___ Exercise materials ___
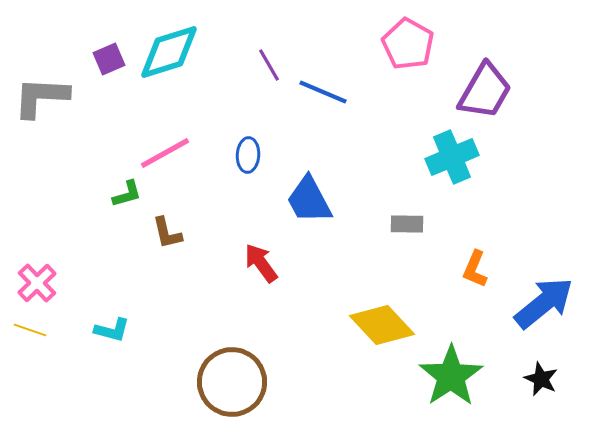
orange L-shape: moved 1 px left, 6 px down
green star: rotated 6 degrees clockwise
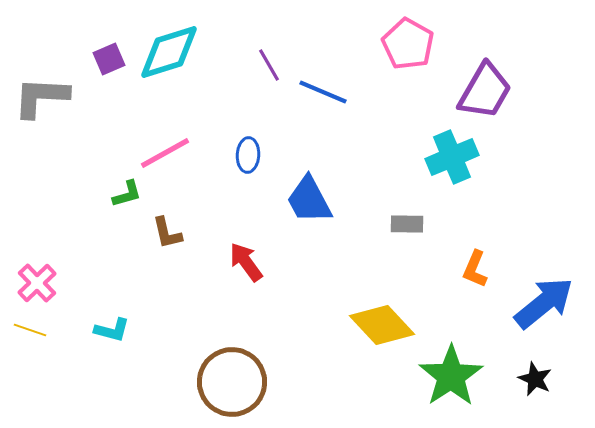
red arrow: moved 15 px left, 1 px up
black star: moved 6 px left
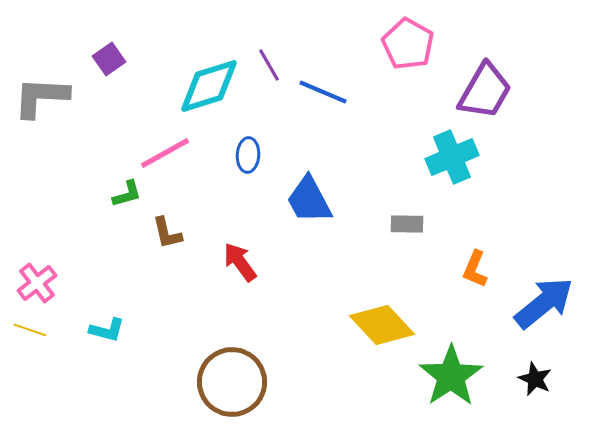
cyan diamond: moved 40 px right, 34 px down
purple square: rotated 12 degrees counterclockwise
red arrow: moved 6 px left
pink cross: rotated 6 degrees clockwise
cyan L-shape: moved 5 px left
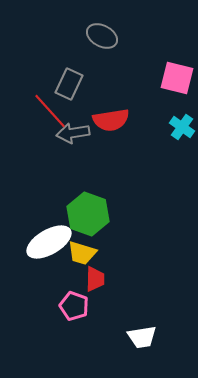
___
___ Exercise materials ___
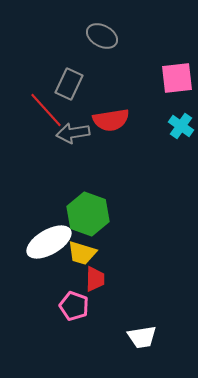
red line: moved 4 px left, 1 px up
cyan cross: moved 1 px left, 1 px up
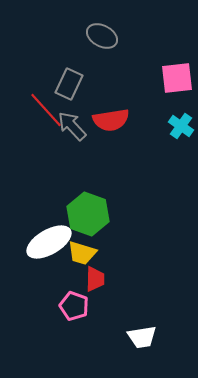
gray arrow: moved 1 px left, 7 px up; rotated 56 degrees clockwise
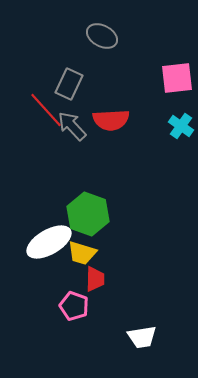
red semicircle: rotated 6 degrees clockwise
___
> [Task objective]
Reproduce the material above from the line containing "orange L-shape: moved 1 px left, 6 px down" down to the line containing "black star: moved 6 px left", with both of those lines included. Leave the pictures out of your answer.

> [Correct answer]
orange L-shape: moved 1 px left, 6 px down
green star: rotated 6 degrees clockwise
red arrow: moved 15 px left, 1 px up
black star: moved 6 px left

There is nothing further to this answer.